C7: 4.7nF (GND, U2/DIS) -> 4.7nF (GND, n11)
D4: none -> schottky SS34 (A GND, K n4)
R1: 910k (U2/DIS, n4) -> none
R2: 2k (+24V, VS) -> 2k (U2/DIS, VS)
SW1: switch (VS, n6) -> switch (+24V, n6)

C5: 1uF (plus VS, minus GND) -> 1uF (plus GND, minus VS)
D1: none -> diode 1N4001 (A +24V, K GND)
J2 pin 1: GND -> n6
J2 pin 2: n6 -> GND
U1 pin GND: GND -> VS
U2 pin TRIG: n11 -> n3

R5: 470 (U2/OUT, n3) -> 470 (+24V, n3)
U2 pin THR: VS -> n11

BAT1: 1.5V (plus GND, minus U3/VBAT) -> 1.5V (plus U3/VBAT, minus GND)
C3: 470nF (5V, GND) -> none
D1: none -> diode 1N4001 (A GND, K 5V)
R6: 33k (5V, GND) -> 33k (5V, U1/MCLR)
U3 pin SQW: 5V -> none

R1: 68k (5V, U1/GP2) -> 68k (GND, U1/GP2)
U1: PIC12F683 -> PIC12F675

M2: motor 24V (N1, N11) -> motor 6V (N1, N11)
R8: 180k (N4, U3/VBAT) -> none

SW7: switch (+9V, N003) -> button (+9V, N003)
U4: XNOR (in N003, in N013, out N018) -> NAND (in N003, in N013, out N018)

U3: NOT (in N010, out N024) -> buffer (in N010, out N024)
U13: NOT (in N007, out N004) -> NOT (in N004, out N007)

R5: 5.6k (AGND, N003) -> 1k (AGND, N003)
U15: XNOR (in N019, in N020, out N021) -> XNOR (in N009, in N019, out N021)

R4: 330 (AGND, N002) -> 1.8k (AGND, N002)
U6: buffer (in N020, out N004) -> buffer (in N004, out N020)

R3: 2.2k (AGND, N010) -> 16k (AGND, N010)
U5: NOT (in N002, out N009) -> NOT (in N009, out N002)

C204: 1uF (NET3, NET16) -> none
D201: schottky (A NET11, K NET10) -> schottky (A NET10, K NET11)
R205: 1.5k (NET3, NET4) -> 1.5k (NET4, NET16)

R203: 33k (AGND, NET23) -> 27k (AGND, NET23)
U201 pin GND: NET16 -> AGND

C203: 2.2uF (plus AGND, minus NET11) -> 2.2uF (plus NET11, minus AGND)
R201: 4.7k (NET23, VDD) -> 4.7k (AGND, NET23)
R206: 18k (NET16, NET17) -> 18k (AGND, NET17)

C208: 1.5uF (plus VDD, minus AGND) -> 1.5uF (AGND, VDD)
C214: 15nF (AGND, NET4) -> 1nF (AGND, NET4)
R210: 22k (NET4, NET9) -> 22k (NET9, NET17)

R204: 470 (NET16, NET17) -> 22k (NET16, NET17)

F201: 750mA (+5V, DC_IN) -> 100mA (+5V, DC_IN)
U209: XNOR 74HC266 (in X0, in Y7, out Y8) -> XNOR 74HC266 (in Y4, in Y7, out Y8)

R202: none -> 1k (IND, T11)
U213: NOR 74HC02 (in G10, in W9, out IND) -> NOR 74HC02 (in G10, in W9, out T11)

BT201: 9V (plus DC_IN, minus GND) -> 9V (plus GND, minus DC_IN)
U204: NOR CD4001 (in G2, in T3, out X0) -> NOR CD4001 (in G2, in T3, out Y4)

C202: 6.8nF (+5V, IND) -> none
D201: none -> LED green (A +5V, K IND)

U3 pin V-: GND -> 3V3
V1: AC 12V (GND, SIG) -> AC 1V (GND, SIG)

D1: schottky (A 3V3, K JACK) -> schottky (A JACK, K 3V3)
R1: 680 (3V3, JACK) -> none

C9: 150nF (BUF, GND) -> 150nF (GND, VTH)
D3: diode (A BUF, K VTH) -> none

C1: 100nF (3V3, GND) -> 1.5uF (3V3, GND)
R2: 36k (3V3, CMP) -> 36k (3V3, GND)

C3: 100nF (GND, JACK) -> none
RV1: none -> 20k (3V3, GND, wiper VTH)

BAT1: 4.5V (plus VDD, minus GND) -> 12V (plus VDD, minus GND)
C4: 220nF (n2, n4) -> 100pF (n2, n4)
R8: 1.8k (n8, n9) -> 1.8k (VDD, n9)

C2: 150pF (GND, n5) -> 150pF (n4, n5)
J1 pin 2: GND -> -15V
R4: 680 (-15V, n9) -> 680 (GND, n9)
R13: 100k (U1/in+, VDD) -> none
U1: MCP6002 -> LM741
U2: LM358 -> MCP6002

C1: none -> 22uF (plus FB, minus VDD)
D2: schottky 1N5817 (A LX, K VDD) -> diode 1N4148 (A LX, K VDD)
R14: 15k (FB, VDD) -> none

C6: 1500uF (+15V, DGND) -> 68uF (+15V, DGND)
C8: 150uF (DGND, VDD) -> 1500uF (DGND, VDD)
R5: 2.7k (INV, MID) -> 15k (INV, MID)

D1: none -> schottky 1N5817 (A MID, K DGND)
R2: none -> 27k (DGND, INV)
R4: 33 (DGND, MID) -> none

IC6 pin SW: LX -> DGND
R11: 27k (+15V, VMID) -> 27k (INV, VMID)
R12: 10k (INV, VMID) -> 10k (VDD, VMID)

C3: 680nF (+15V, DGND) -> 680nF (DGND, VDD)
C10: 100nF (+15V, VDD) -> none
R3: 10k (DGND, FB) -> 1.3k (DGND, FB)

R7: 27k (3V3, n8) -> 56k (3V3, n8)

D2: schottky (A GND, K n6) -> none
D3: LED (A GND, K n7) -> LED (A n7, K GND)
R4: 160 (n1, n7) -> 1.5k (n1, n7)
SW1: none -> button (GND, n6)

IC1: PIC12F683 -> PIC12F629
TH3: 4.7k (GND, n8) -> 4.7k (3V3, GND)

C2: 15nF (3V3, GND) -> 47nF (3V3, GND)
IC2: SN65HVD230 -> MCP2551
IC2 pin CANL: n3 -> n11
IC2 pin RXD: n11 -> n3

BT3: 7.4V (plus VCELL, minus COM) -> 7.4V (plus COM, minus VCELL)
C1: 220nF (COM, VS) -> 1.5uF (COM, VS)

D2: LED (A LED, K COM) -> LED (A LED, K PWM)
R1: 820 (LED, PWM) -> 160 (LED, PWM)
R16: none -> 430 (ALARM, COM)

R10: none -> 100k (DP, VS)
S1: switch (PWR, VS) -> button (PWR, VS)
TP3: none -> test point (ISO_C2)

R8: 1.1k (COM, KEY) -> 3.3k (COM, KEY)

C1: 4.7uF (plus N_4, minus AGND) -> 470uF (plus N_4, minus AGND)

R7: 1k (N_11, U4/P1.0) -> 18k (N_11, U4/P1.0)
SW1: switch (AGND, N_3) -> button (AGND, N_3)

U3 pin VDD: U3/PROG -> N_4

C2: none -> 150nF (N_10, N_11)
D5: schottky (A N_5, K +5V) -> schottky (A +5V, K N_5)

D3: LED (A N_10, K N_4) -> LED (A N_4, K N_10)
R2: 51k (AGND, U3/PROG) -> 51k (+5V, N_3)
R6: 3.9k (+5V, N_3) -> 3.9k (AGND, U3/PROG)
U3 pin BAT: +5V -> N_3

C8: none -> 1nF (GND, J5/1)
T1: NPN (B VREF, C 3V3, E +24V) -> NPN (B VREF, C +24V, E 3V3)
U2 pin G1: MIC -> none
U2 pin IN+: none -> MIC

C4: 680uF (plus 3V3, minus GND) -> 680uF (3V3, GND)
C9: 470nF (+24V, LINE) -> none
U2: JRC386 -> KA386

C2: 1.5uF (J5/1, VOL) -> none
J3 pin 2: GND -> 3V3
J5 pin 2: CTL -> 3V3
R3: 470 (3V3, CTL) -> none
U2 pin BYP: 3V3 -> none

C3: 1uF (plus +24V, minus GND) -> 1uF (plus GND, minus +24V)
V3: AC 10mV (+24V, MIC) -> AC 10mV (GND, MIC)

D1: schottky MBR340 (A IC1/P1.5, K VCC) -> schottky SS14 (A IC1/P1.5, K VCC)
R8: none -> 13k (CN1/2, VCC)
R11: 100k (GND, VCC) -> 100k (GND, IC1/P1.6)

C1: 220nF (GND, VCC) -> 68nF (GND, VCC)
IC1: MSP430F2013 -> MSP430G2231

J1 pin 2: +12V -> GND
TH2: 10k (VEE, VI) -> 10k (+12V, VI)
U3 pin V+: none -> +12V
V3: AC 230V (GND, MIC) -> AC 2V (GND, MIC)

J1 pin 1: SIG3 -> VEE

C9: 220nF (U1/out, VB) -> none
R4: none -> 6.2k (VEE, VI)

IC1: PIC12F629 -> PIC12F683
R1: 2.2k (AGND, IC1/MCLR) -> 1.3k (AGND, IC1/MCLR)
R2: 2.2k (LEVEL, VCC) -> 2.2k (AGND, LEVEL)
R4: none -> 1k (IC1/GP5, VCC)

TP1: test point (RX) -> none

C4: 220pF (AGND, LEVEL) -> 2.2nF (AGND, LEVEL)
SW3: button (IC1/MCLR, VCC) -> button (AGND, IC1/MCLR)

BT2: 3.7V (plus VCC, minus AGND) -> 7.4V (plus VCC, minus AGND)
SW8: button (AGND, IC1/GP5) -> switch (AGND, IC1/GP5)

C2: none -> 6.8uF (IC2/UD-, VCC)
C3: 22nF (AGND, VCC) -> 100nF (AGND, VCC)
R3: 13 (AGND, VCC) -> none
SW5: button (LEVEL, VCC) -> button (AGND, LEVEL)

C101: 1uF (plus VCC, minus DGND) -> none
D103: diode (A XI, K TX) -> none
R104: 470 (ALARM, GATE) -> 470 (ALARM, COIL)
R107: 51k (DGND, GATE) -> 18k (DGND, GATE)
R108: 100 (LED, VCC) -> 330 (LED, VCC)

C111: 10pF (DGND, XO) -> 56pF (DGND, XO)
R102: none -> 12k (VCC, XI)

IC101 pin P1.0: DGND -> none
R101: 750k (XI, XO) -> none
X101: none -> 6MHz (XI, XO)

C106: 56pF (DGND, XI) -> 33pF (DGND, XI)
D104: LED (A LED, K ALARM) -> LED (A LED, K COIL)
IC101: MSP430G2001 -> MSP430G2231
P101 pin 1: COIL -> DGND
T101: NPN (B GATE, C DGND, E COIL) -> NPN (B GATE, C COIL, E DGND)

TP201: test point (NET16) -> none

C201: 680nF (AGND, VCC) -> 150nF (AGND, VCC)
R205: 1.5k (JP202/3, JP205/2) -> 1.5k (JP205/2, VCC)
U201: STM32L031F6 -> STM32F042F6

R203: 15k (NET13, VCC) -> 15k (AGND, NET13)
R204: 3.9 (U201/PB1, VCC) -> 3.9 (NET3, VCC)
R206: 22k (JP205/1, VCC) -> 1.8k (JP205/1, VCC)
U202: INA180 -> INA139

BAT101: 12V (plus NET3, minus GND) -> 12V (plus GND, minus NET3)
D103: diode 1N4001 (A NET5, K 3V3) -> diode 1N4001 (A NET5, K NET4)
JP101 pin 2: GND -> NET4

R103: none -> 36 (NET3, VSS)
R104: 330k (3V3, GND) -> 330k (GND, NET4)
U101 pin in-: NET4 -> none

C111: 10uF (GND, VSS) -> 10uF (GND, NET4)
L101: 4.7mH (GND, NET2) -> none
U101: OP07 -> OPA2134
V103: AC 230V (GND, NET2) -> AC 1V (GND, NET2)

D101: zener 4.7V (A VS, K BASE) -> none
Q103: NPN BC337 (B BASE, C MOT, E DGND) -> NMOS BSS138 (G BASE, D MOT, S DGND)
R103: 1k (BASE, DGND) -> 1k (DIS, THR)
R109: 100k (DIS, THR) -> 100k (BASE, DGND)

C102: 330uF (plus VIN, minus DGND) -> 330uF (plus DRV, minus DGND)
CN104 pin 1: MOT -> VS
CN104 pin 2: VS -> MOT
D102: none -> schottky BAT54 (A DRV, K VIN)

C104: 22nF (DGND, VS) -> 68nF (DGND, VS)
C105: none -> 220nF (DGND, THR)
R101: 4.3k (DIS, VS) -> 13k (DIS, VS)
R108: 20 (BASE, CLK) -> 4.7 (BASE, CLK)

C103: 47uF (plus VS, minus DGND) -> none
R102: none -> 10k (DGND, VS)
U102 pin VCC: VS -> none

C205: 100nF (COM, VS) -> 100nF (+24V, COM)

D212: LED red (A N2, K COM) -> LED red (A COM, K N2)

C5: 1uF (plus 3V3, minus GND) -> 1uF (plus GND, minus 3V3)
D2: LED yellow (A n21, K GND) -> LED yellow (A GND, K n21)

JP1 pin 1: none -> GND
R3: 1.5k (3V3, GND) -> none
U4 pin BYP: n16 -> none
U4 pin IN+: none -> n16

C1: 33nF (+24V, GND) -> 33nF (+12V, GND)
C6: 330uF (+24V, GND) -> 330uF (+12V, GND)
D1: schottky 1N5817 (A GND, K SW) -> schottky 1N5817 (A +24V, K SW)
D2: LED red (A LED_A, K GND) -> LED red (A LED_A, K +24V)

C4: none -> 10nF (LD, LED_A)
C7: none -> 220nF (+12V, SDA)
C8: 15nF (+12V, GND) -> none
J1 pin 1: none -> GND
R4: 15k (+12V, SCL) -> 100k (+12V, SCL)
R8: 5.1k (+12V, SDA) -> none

-------

* **Task**:
Every line above that includes the string "BASE" needs to be copied.

* **Exercise solution**:
D101: zener 4.7V (A VS, K BASE) -> none
Q103: NPN BC337 (B BASE, C MOT, E DGND) -> NMOS BSS138 (G BASE, D MOT, S DGND)
R103: 1k (BASE, DGND) -> 1k (DIS, THR)
R109: 100k (DIS, THR) -> 100k (BASE, DGND)
R108: 20 (BASE, CLK) -> 4.7 (BASE, CLK)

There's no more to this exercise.